ABOUT THIS EXERCISE. Set down exactly the entries below, beginning at their first line and ending at the line with "R4: 82k (GND, VB) -> 82k (FILT, VB)".

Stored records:

━━━━━━━━━━

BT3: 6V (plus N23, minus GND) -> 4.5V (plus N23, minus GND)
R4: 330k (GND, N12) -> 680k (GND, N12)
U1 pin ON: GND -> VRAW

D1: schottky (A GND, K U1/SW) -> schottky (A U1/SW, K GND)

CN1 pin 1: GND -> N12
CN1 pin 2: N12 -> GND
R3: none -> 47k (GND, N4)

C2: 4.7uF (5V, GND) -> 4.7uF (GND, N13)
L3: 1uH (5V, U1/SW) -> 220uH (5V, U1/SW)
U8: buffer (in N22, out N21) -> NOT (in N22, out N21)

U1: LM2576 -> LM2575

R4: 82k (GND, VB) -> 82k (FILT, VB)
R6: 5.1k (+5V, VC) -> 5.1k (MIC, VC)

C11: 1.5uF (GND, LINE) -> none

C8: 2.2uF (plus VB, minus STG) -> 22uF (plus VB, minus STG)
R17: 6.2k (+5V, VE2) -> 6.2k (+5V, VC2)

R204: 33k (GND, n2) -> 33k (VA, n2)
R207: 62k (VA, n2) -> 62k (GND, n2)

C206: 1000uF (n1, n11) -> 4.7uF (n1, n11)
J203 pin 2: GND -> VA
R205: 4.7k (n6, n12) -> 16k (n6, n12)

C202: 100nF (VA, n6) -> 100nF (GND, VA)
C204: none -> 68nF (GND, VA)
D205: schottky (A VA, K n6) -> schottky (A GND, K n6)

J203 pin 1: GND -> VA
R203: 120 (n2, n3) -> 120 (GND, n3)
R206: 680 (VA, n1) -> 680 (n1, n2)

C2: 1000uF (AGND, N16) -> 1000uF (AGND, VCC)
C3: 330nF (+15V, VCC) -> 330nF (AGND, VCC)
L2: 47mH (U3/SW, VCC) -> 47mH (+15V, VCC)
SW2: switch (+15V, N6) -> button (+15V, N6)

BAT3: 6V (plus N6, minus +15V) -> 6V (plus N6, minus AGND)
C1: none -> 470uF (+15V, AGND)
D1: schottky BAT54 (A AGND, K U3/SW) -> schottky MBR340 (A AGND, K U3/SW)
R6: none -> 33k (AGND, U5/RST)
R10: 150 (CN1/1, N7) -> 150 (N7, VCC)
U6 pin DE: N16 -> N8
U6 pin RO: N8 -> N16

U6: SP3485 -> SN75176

━━━━━━━━━━

OUTPUT OF THE TASK.
BT3: 6V (plus N23, minus GND) -> 4.5V (plus N23, minus GND)
R4: 330k (GND, N12) -> 680k (GND, N12)
U1 pin ON: GND -> VRAW

D1: schottky (A GND, K U1/SW) -> schottky (A U1/SW, K GND)

CN1 pin 1: GND -> N12
CN1 pin 2: N12 -> GND
R3: none -> 47k (GND, N4)

C2: 4.7uF (5V, GND) -> 4.7uF (GND, N13)
L3: 1uH (5V, U1/SW) -> 220uH (5V, U1/SW)
U8: buffer (in N22, out N21) -> NOT (in N22, out N21)

U1: LM2576 -> LM2575

R4: 82k (GND, VB) -> 82k (FILT, VB)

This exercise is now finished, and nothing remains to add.